"""

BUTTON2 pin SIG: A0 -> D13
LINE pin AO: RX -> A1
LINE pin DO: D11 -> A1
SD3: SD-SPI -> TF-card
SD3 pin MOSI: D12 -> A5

"""
"""

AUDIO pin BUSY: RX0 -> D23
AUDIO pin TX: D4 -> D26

"""

Could you repeat exactly the lines above from the line with "BUTTON2 pin SIG: A0 -> D13" up to and including the line with "SD3 pin MOSI: D12 -> A5", and only those?

Solution for this exercise:
BUTTON2 pin SIG: A0 -> D13
LINE pin AO: RX -> A1
LINE pin DO: D11 -> A1
SD3: SD-SPI -> TF-card
SD3 pin MOSI: D12 -> A5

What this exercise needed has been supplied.